* [Work required] From the line that contains "C7: 330nF (+15V, RESET) -> 330nF (GND, RESET)" to the last line of the entries, set down each line exactly as written, both ends included, with nothing else.

* [Records to process]
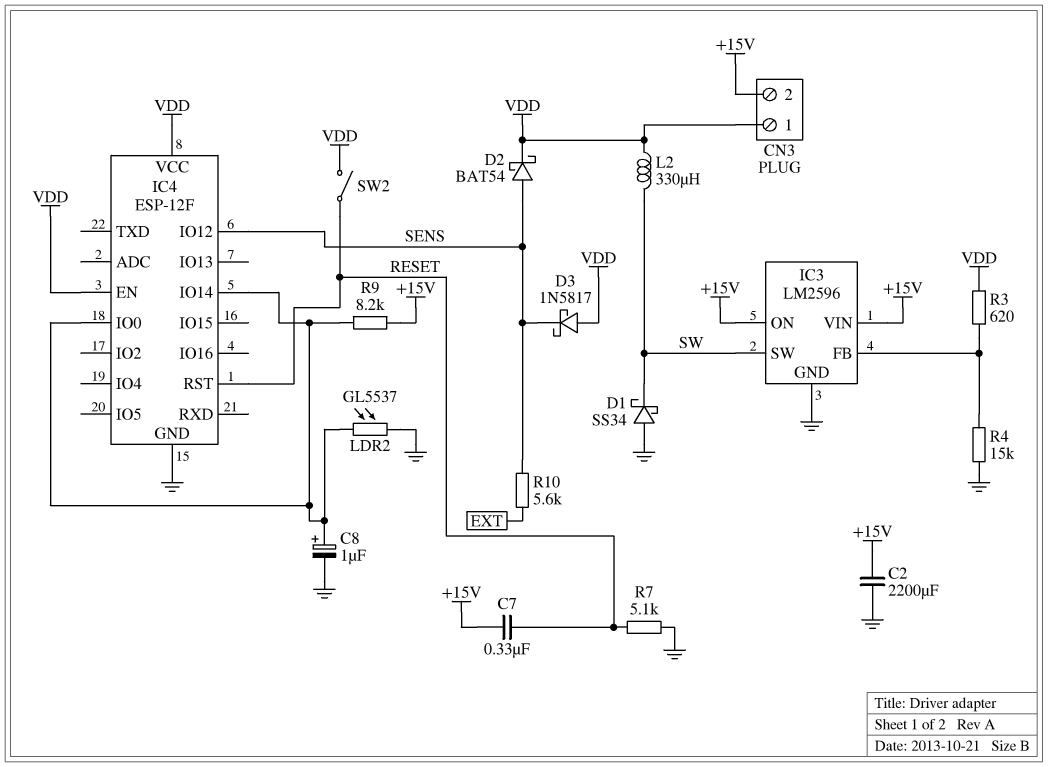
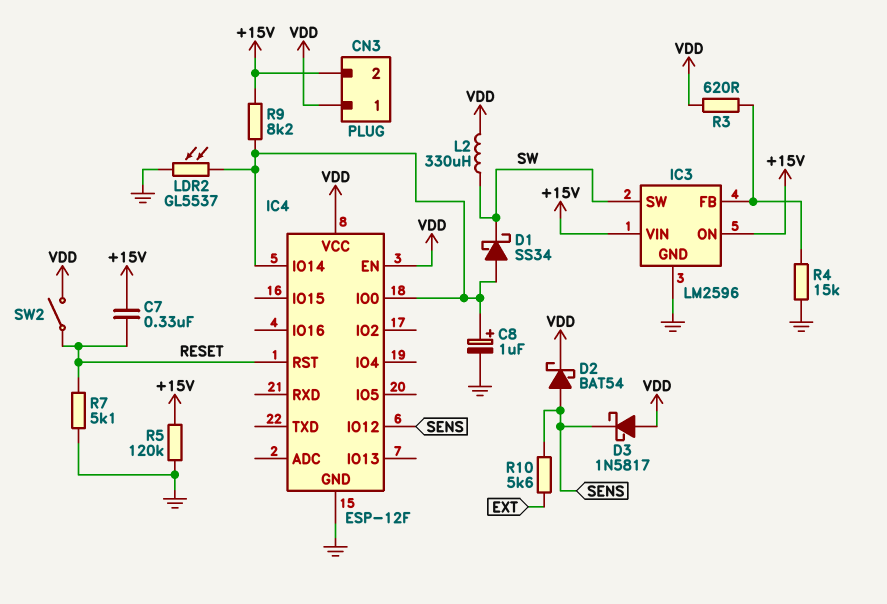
C2: 2200uF (+15V, GND) -> none
D1: schottky SS34 (A GND, K SW) -> schottky SS34 (A IC4/IO0, K SW)
R5: none -> 120k (+15V, GND)

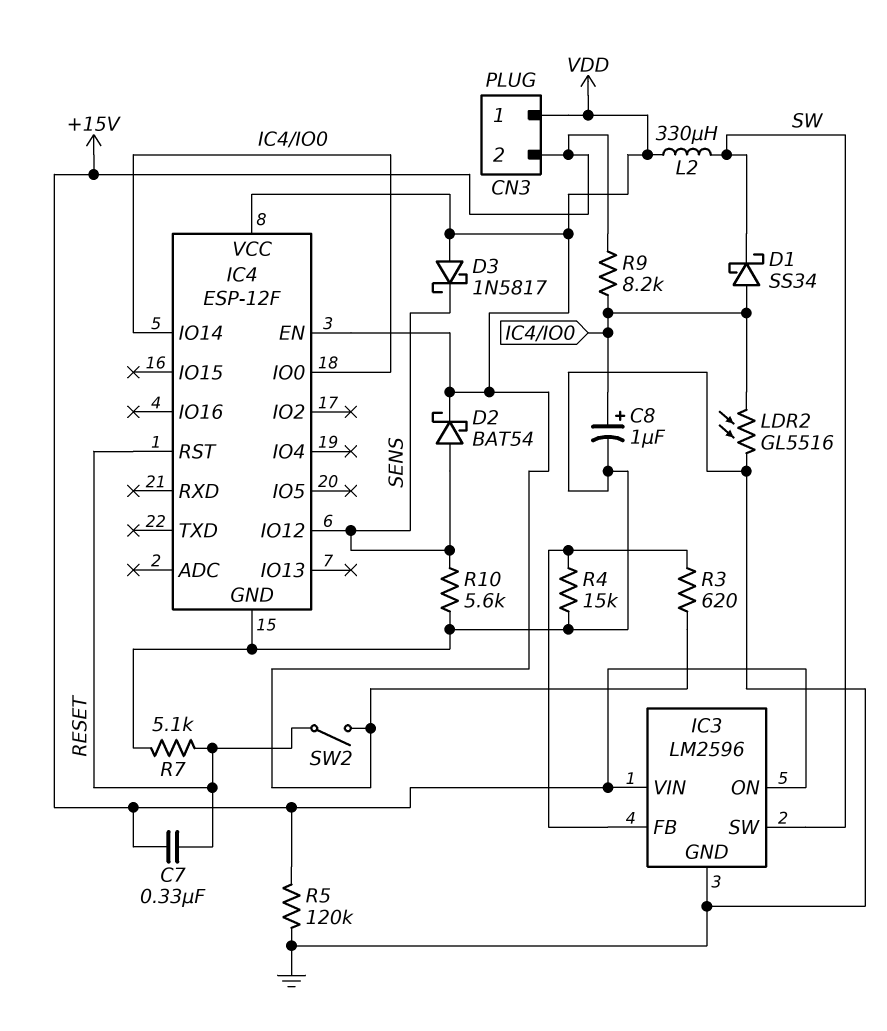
LDR2: GL5537 (GND, IC4/IO0) -> GL5516 (GND, IC4/IO0)
R10: 5.6k (EXT, SENS) -> 5.6k (GND, SENS)

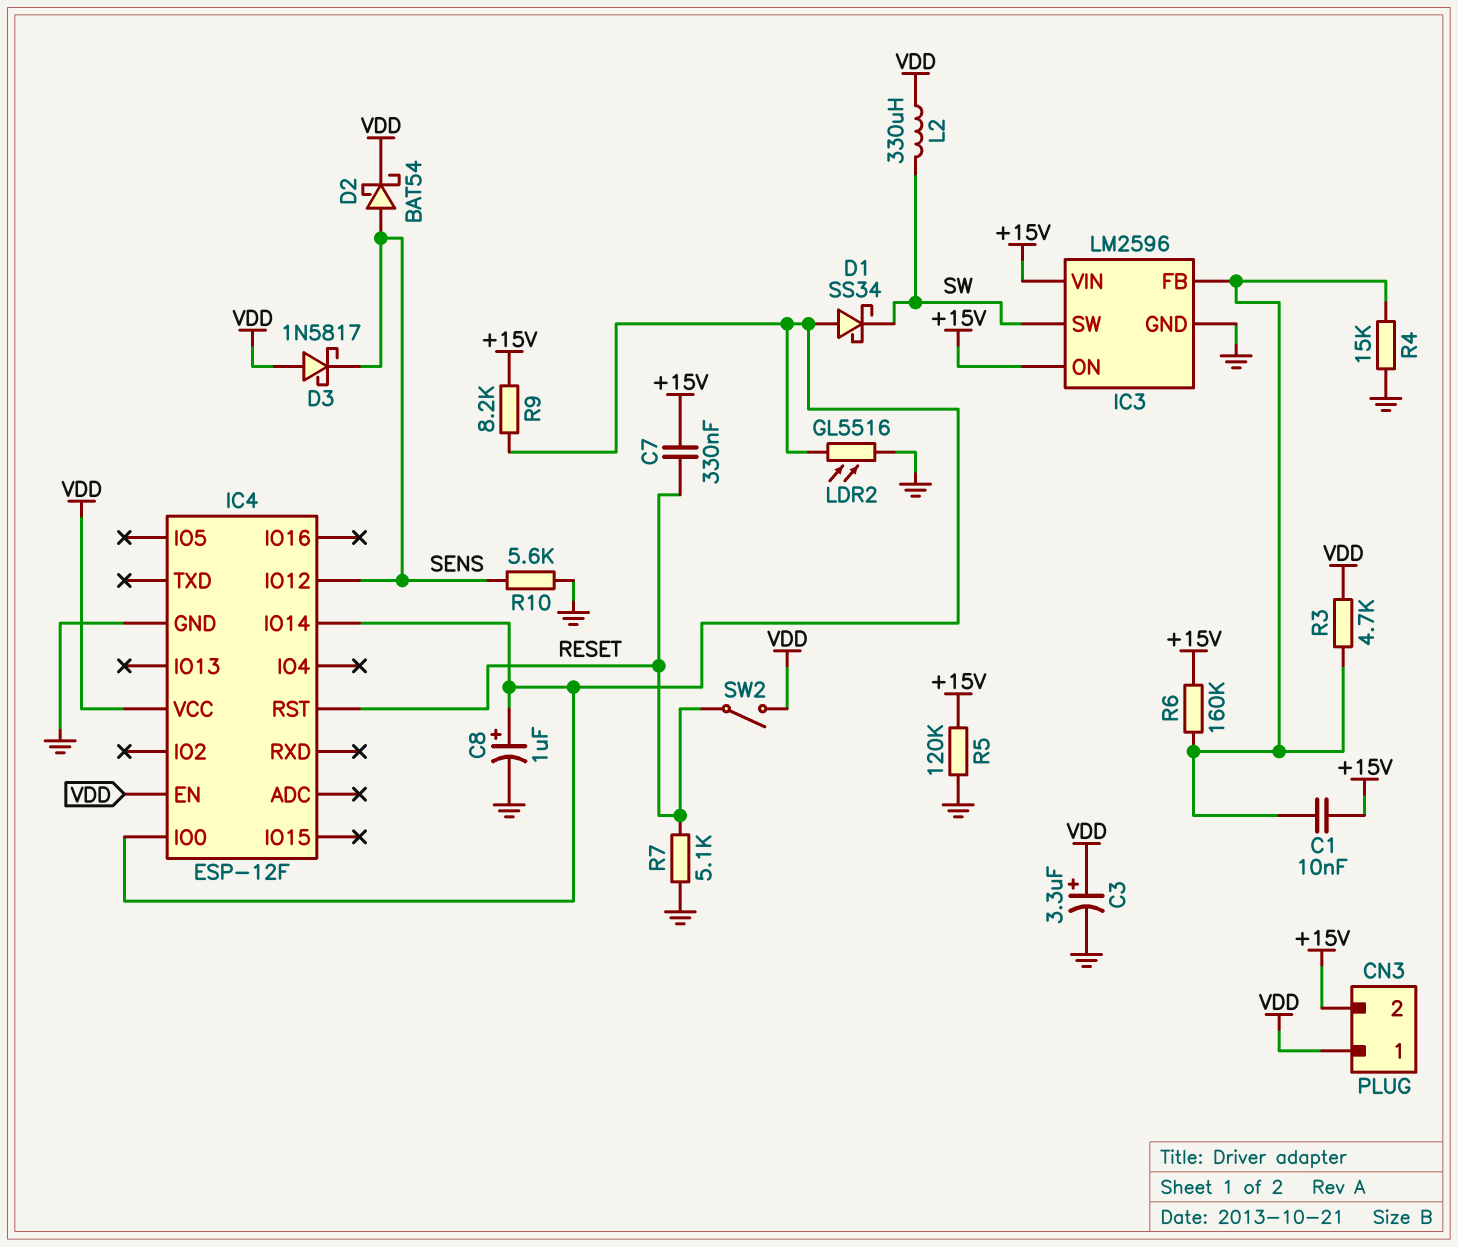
C1: none -> 10nF (+15V, IC3/FB)
C3: none -> 3.3uF (plus VDD, minus GND)
R3: 620 (IC3/FB, VDD) -> 4.7k (IC3/FB, VDD)
R6: none -> 160k (+15V, IC3/FB)

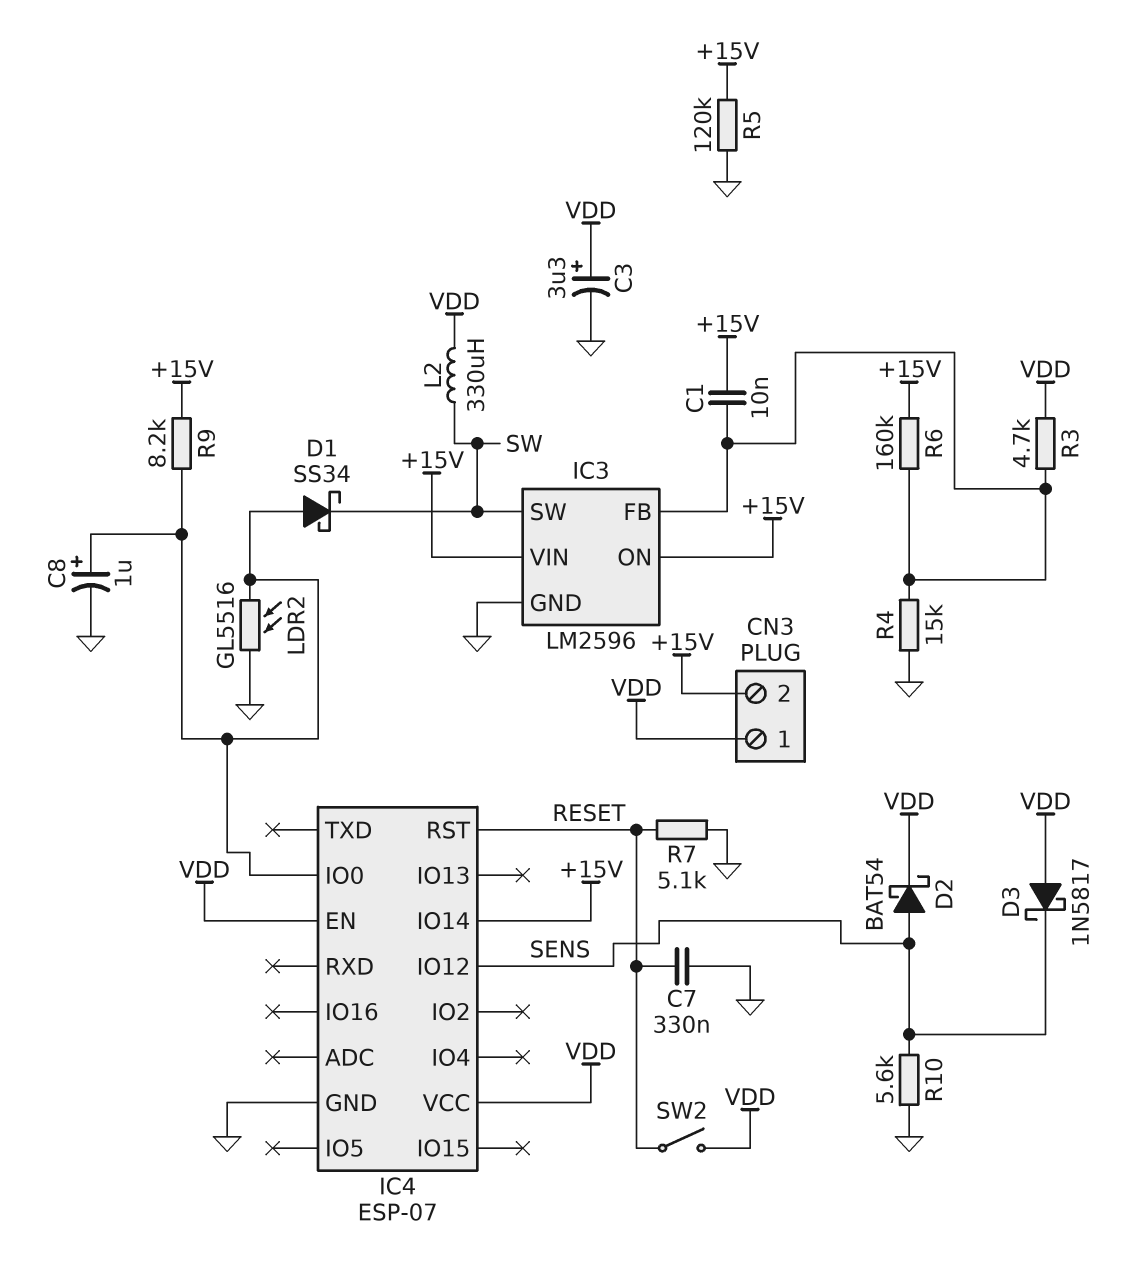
C7: 330nF (+15V, RESET) -> 330nF (GND, RESET)
IC4: ESP-12F -> ESP-07
IC4 pin IO14: IC4/IO0 -> +15V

* [Result for this task]
C7: 330nF (+15V, RESET) -> 330nF (GND, RESET)
IC4: ESP-12F -> ESP-07
IC4 pin IO14: IC4/IO0 -> +15V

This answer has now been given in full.